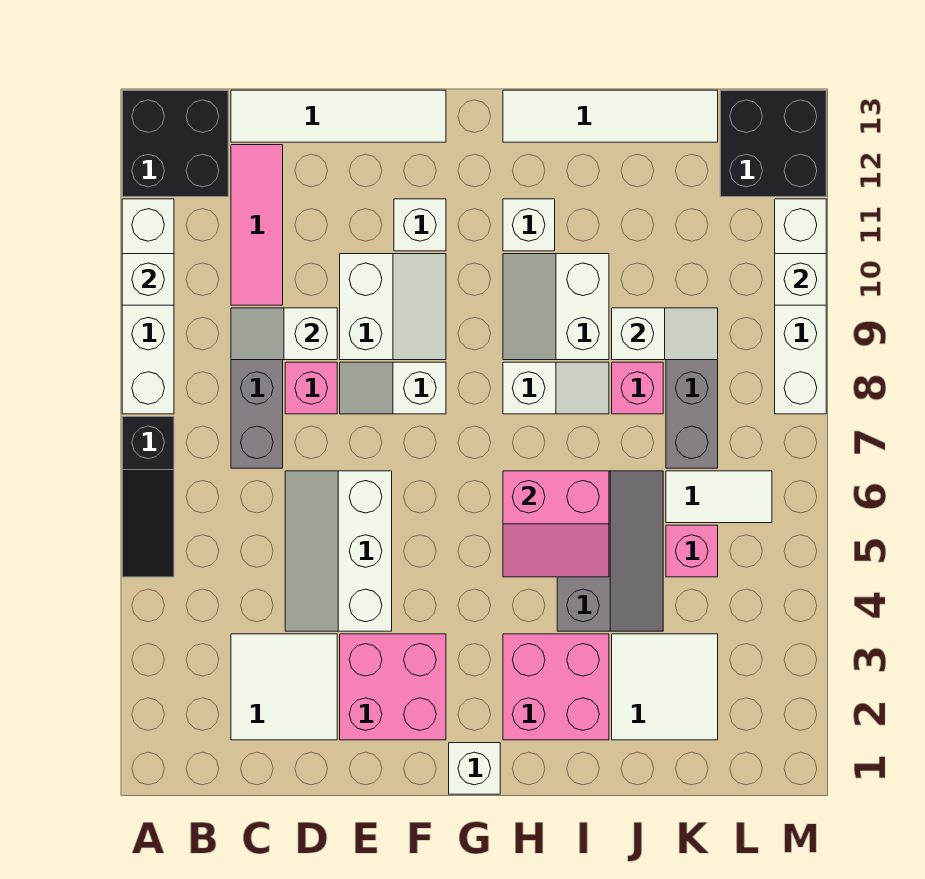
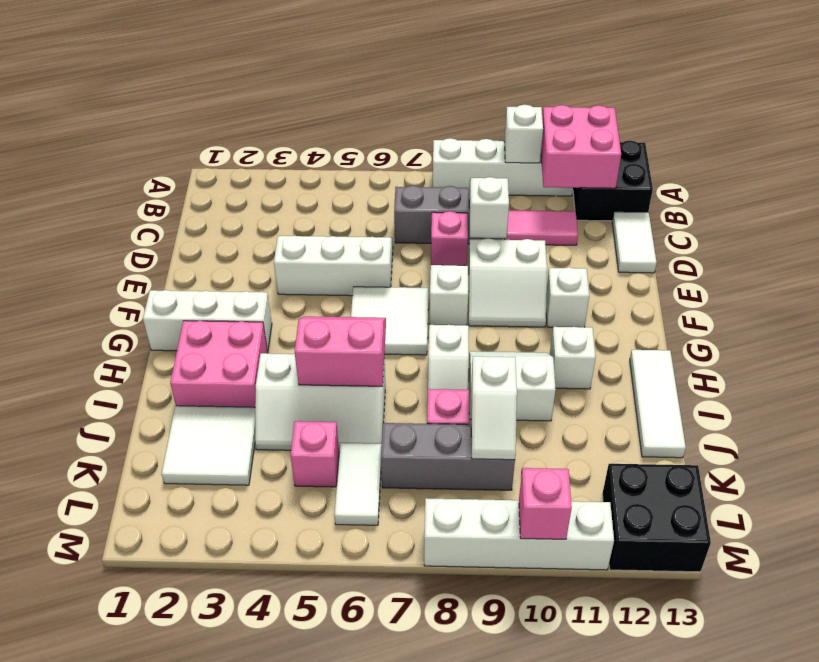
black 1x3 slope [122,417,174,577] -> none
white 2x2 tile [231,634,337,740] -> white 2x2 tile moved to [351,287,429,355]
pink 1x3 tile [231,145,283,305] -> pink 1x2 tile [505,210,578,245]
white 1x4 tile [231,90,446,142] -> white 1x2 tile [612,212,657,273]
pink 2x2 brick [340,634,446,740] -> pink 2x2 brick moved to [541,105,621,188]
white 1x1 brick [449,743,500,794] -> white 1x3 brick [143,290,272,352]
pink 2x2 slope [503,471,609,577] -> pink 2x2 slope turned to [295,316,386,386]
white 1x4 tile [503,90,718,142] -> white 1x3 tile [630,350,686,458]
grey 2x3 slope [557,471,663,631] -> white 2x3 slope [255,353,385,451]
white 1x1 brick [775,254,826,305] -> pink 1x1 brick [519,468,572,539]

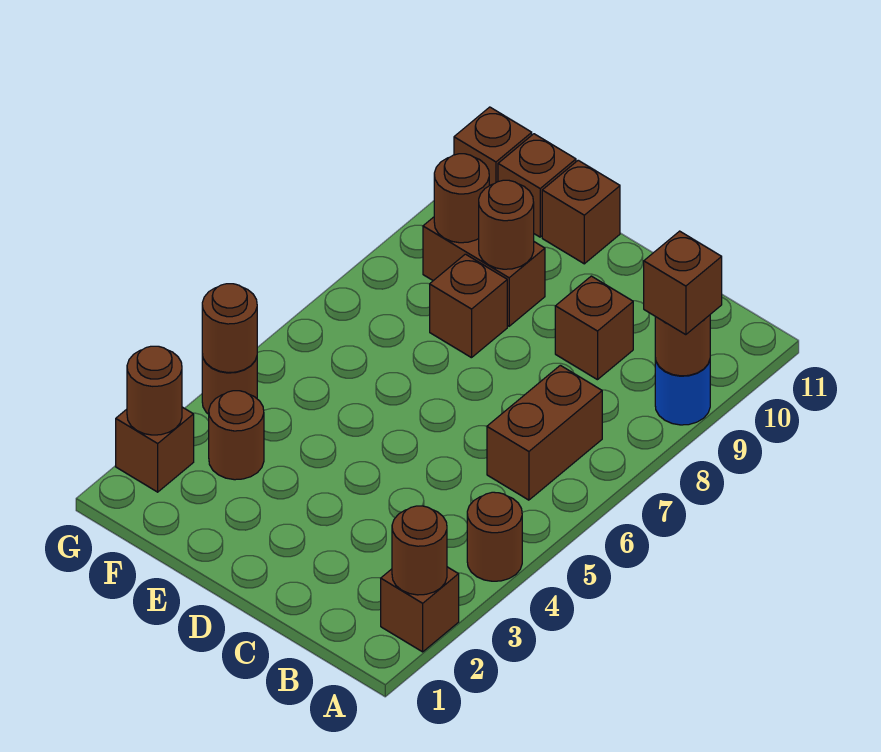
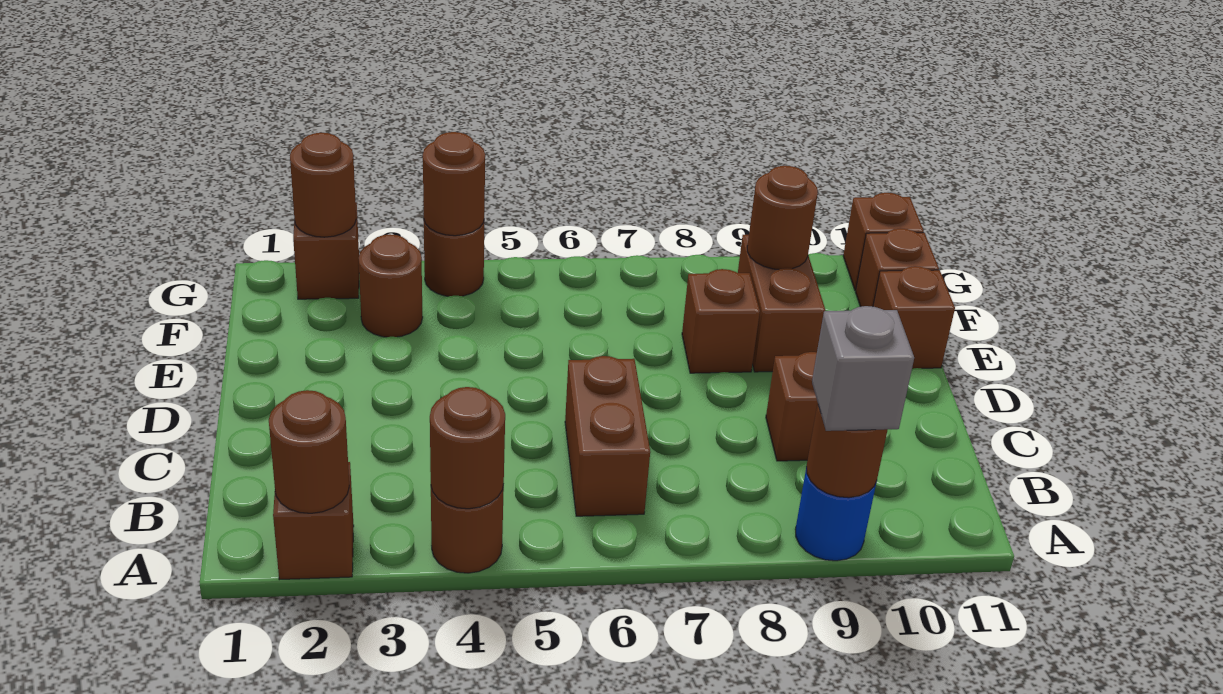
brown 1x1 brick [644,231,722,335] -> grey 1x1 brick [812,306,914,431]
brown 1x2 brick [487,365,602,500] -> brown 1x2 brick turned to [565,356,650,516]
brown 1x1 round brick [479,180,534,269] -> brown 1x1 round brick moved to [430,387,505,509]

================================

This task asks for the data above repeated exactly, without a single picture.

§ **RESULT OF THIS EXERCISE**:
black 1x3 slope [122,417,174,577] -> none
white 2x2 tile [231,634,337,740] -> white 2x2 tile moved to [351,287,429,355]
pink 1x3 tile [231,145,283,305] -> pink 1x2 tile [505,210,578,245]
white 1x4 tile [231,90,446,142] -> white 1x2 tile [612,212,657,273]
pink 2x2 brick [340,634,446,740] -> pink 2x2 brick moved to [541,105,621,188]
white 1x1 brick [449,743,500,794] -> white 1x3 brick [143,290,272,352]
pink 2x2 slope [503,471,609,577] -> pink 2x2 slope turned to [295,316,386,386]
white 1x4 tile [503,90,718,142] -> white 1x3 tile [630,350,686,458]
grey 2x3 slope [557,471,663,631] -> white 2x3 slope [255,353,385,451]
white 1x1 brick [775,254,826,305] -> pink 1x1 brick [519,468,572,539]

brown 1x1 brick [644,231,722,335] -> grey 1x1 brick [812,306,914,431]
brown 1x2 brick [487,365,602,500] -> brown 1x2 brick turned to [565,356,650,516]
brown 1x1 round brick [479,180,534,269] -> brown 1x1 round brick moved to [430,387,505,509]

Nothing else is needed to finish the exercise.